What is expected: Transcribe every line of the entries below character for character, leaving out the pictures.

Extracted entries:
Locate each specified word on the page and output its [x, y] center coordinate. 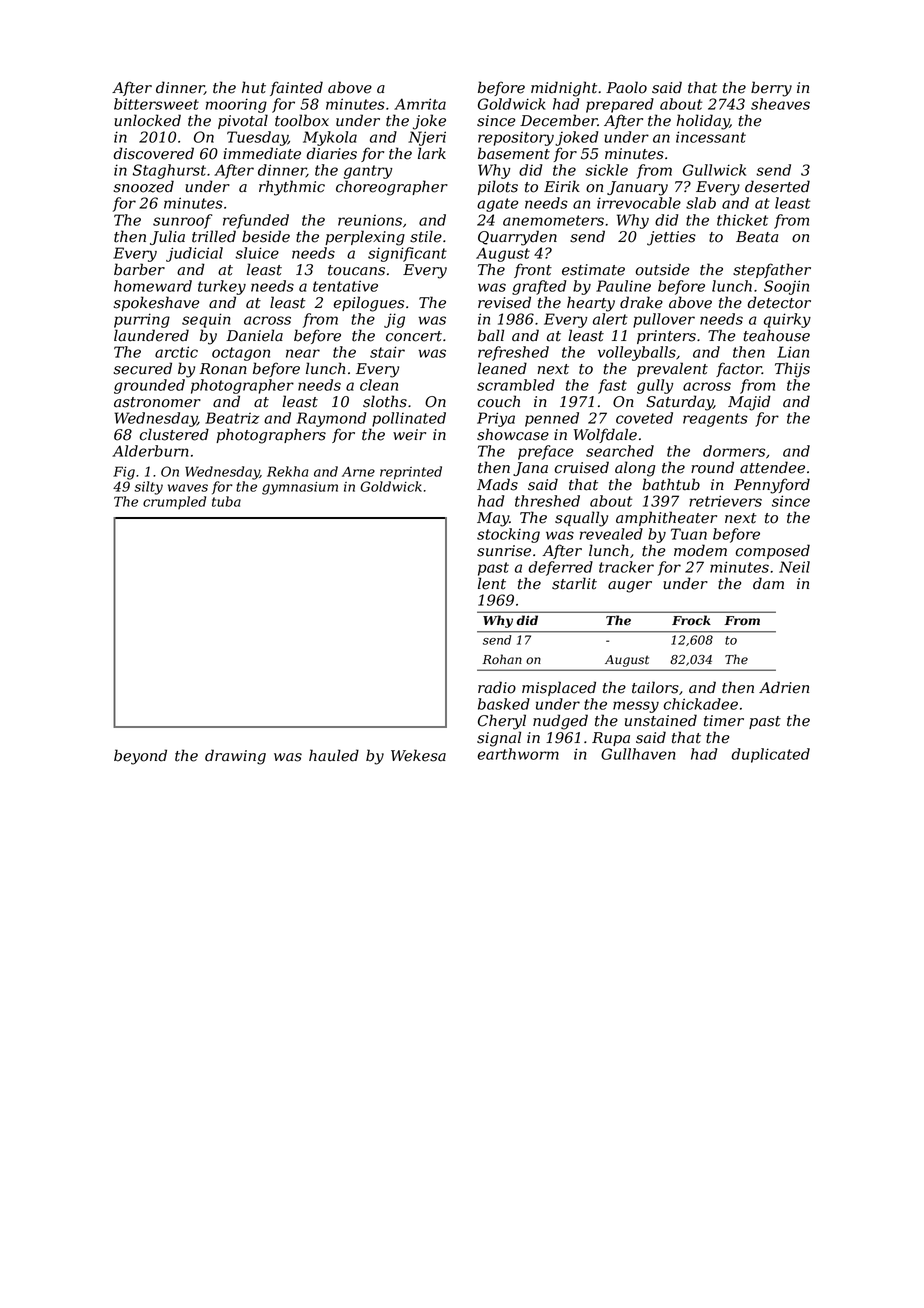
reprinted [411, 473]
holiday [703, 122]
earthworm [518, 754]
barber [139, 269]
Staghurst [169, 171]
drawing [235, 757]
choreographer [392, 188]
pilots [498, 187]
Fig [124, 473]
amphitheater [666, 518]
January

The output:
Locate each specified word on the page and output its [x, y] center coordinate. 
reprinted [411, 473]
holiday [703, 122]
earthworm [518, 754]
barber [139, 269]
Staghurst [169, 171]
drawing [235, 757]
choreographer [392, 188]
pilots [498, 187]
Fig [124, 473]
amphitheater [666, 518]
January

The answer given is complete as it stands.